(Excerpt from a dataset)
(begin)
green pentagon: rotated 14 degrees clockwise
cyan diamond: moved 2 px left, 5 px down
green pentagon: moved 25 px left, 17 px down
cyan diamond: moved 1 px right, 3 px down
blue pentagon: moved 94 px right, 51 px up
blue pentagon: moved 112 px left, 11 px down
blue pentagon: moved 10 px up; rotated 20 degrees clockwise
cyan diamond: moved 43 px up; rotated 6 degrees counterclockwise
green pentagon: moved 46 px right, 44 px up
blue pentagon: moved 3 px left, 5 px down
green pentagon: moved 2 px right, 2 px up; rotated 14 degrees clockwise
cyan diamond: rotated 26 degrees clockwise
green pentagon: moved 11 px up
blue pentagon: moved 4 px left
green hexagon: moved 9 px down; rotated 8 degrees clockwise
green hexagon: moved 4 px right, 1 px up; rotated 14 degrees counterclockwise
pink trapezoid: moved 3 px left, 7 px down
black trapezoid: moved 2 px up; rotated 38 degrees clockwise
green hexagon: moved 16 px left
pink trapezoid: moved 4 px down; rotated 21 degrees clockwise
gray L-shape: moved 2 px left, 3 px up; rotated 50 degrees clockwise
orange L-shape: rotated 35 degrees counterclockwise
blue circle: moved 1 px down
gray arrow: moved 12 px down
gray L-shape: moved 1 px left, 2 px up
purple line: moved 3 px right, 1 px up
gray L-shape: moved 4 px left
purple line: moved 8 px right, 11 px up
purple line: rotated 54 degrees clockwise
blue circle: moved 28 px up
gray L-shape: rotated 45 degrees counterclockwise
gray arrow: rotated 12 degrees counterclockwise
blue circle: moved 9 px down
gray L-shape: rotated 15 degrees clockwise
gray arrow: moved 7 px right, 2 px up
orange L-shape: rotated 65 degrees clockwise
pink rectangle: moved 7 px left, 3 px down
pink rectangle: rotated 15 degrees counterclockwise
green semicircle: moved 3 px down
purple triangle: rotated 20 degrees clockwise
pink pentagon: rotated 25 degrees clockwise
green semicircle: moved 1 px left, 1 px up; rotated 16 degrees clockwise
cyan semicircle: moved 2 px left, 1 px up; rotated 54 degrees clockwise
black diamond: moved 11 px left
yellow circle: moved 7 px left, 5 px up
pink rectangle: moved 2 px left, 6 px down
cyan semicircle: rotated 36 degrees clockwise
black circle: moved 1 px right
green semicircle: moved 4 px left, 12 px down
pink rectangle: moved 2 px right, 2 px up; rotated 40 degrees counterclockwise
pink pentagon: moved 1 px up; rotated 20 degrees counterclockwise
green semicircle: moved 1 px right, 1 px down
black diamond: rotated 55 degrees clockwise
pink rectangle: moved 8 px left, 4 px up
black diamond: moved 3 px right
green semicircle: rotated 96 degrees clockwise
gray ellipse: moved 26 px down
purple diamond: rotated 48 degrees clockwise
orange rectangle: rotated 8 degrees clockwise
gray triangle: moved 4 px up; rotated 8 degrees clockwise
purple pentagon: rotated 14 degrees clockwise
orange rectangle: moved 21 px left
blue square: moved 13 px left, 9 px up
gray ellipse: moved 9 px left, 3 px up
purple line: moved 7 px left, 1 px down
(end)
Directive —
Rewrite every line of the listing above, replacing each "counterclockwise" with "anticlockwise" and leaving everything else as it is.

Answer to the task —
green pentagon: rotated 14 degrees clockwise
cyan diamond: moved 2 px left, 5 px down
green pentagon: moved 25 px left, 17 px down
cyan diamond: moved 1 px right, 3 px down
blue pentagon: moved 94 px right, 51 px up
blue pentagon: moved 112 px left, 11 px down
blue pentagon: moved 10 px up; rotated 20 degrees clockwise
cyan diamond: moved 43 px up; rotated 6 degrees anticlockwise
green pentagon: moved 46 px right, 44 px up
blue pentagon: moved 3 px left, 5 px down
green pentagon: moved 2 px right, 2 px up; rotated 14 degrees clockwise
cyan diamond: rotated 26 degrees clockwise
green pentagon: moved 11 px up
blue pentagon: moved 4 px left
green hexagon: moved 9 px down; rotated 8 degrees clockwise
green hexagon: moved 4 px right, 1 px up; rotated 14 degrees anticlockwise
pink trapezoid: moved 3 px left, 7 px down
black trapezoid: moved 2 px up; rotated 38 degrees clockwise
green hexagon: moved 16 px left
pink trapezoid: moved 4 px down; rotated 21 degrees clockwise
gray L-shape: moved 2 px left, 3 px up; rotated 50 degrees clockwise
orange L-shape: rotated 35 degrees anticlockwise
blue circle: moved 1 px down
gray arrow: moved 12 px down
gray L-shape: moved 1 px left, 2 px up
purple line: moved 3 px right, 1 px up
gray L-shape: moved 4 px left
purple line: moved 8 px right, 11 px up
purple line: rotated 54 degrees clockwise
blue circle: moved 28 px up
gray L-shape: rotated 45 degrees anticlockwise
gray arrow: rotated 12 degrees anticlockwise
blue circle: moved 9 px down
gray L-shape: rotated 15 degrees clockwise
gray arrow: moved 7 px right, 2 px up
orange L-shape: rotated 65 degrees clockwise
pink rectangle: moved 7 px left, 3 px down
pink rectangle: rotated 15 degrees anticlockwise
green semicircle: moved 3 px down
purple triangle: rotated 20 degrees clockwise
pink pentagon: rotated 25 degrees clockwise
green semicircle: moved 1 px left, 1 px up; rotated 16 degrees clockwise
cyan semicircle: moved 2 px left, 1 px up; rotated 54 degrees clockwise
black diamond: moved 11 px left
yellow circle: moved 7 px left, 5 px up
pink rectangle: moved 2 px left, 6 px down
cyan semicircle: rotated 36 degrees clockwise
black circle: moved 1 px right
green semicircle: moved 4 px left, 12 px down
pink rectangle: moved 2 px right, 2 px up; rotated 40 degrees anticlockwise
pink pentagon: moved 1 px up; rotated 20 degrees anticlockwise
green semicircle: moved 1 px right, 1 px down
black diamond: rotated 55 degrees clockwise
pink rectangle: moved 8 px left, 4 px up
black diamond: moved 3 px right
green semicircle: rotated 96 degrees clockwise
gray ellipse: moved 26 px down
purple diamond: rotated 48 degrees clockwise
orange rectangle: rotated 8 degrees clockwise
gray triangle: moved 4 px up; rotated 8 degrees clockwise
purple pentagon: rotated 14 degrees clockwise
orange rectangle: moved 21 px left
blue square: moved 13 px left, 9 px up
gray ellipse: moved 9 px left, 3 px up
purple line: moved 7 px left, 1 px down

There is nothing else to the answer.